_Aim:_ Rewrite the entries below as a Markdown table with two columns, Number and Line, giving each line its own numbered row and skipping blank lines. Leave the pictures out.

** BEGIN Input records **

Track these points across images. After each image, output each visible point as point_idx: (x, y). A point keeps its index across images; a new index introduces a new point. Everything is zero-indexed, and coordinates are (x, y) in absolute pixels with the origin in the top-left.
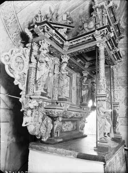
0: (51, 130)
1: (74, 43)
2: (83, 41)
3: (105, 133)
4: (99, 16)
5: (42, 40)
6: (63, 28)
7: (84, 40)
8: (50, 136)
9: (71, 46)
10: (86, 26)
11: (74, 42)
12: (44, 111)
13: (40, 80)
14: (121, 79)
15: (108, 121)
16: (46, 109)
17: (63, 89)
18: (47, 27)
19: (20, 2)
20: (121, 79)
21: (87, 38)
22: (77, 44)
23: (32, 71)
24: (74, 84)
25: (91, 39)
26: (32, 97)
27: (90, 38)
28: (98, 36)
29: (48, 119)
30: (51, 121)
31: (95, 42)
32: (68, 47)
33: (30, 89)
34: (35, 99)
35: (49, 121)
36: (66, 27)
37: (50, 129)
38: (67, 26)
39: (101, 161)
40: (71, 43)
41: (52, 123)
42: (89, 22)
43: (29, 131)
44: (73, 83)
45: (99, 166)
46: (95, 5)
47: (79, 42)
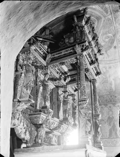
0: (35, 137)
1: (56, 56)
2: (65, 53)
3: (86, 132)
4: (79, 33)
5: (27, 51)
6: (46, 42)
7: (66, 52)
8: (34, 142)
9: (53, 58)
10: (67, 41)
11: (57, 54)
12: (28, 118)
13: (27, 85)
14: (107, 101)
15: (89, 121)
16: (31, 116)
17: (46, 98)
18: (33, 40)
19: (118, 51)
20: (107, 101)
21: (69, 51)
22: (58, 56)
23: (18, 79)
24: (54, 99)
25: (72, 52)
26: (20, 100)
27: (72, 51)
28: (93, 94)
29: (32, 126)
30: (35, 128)
31: (76, 55)
32: (51, 60)
33: (18, 95)
34: (23, 101)
35: (33, 129)
36: (48, 41)
37: (34, 136)
38: (50, 40)
39: (83, 148)
40: (54, 55)
41: (36, 131)
42: (70, 37)
43: (16, 133)
44: (53, 98)
45: (82, 153)
46: (75, 23)
47: (61, 54)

** END Input records **

_Exercise result:_
| Number | Line |
|---|---|
| 1 | Track these points across images. After each image, output each visible point as point_idx: (x, y). A point keeps its index across images; a new index introduces a new point. Everything is zero-indexed, and coordinates are (x, y) in absolute pixels with the origin in the top-left. |
| 2 | 0: (51, 130) |
| 3 | 1: (74, 43) |
| 4 | 2: (83, 41) |
| 5 | 3: (105, 133) |
| 6 | 4: (99, 16) |
| 7 | 5: (42, 40) |
| 8 | 6: (63, 28) |
| 9 | 7: (84, 40) |
| 10 | 8: (50, 136) |
| 11 | 9: (71, 46) |
| 12 | 10: (86, 26) |
| 13 | 11: (74, 42) |
| 14 | 12: (44, 111) |
| 15 | 13: (40, 80) |
| 16 | 14: (121, 79) |
| 17 | 15: (108, 121) |
| 18 | 16: (46, 109) |
| 19 | 17: (63, 89) |
| 20 | 18: (47, 27) |
| 21 | 19: (20, 2) |
| 22 | 20: (121, 79) |
| 23 | 21: (87, 38) |
| 24 | 22: (77, 44) |
| 25 | 23: (32, 71) |
| 26 | 24: (74, 84) |
| 27 | 25: (91, 39) |
| 28 | 26: (32, 97) |
| 29 | 27: (90, 38) |
| 30 | 28: (98, 36) |
| 31 | 29: (48, 119) |
| 32 | 30: (51, 121) |
| 33 | 31: (95, 42) |
| 34 | 32: (68, 47) |
| 35 | 33: (30, 89) |
| 36 | 34: (35, 99) |
| 37 | 35: (49, 121) |
| 38 | 36: (66, 27) |
| 39 | 37: (50, 129) |
| 40 | 38: (67, 26) |
| 41 | 39: (101, 161) |
| 42 | 40: (71, 43) |
| 43 | 41: (52, 123) |
| 44 | 42: (89, 22) |
| 45 | 43: (29, 131) |
| 46 | 44: (73, 83) |
| 47 | 45: (99, 166) |
| 48 | 46: (95, 5) |
| 49 | 47: (79, 42) |
| 50 | 0: (35, 137) |
| 51 | 1: (56, 56) |
| 52 | 2: (65, 53) |
| 53 | 3: (86, 132) |
| 54 | 4: (79, 33) |
| 55 | 5: (27, 51) |
| 56 | 6: (46, 42) |
| 57 | 7: (66, 52) |
| 58 | 8: (34, 142) |
| 59 | 9: (53, 58) |
| 60 | 10: (67, 41) |
| 61 | 11: (57, 54) |
| 62 | 12: (28, 118) |
| 63 | 13: (27, 85) |
| 64 | 14: (107, 101) |
| 65 | 15: (89, 121) |
| 66 | 16: (31, 116) |
| 67 | 17: (46, 98) |
| 68 | 18: (33, 40) |
| 69 | 19: (118, 51) |
| 70 | 20: (107, 101) |
| 71 | 21: (69, 51) |
| 72 | 22: (58, 56) |
| 73 | 23: (18, 79) |
| 74 | 24: (54, 99) |
| 75 | 25: (72, 52) |
| 76 | 26: (20, 100) |
| 77 | 27: (72, 51) |
| 78 | 28: (93, 94) |
| 79 | 29: (32, 126) |
| 80 | 30: (35, 128) |
| 81 | 31: (76, 55) |
| 82 | 32: (51, 60) |
| 83 | 33: (18, 95) |
| 84 | 34: (23, 101) |
| 85 | 35: (33, 129) |
| 86 | 36: (48, 41) |
| 87 | 37: (34, 136) |
| 88 | 38: (50, 40) |
| 89 | 39: (83, 148) |
| 90 | 40: (54, 55) |
| 91 | 41: (36, 131) |
| 92 | 42: (70, 37) |
| 93 | 43: (16, 133) |
| 94 | 44: (53, 98) |
| 95 | 45: (82, 153) |
| 96 | 46: (75, 23) |
| 97 | 47: (61, 54) |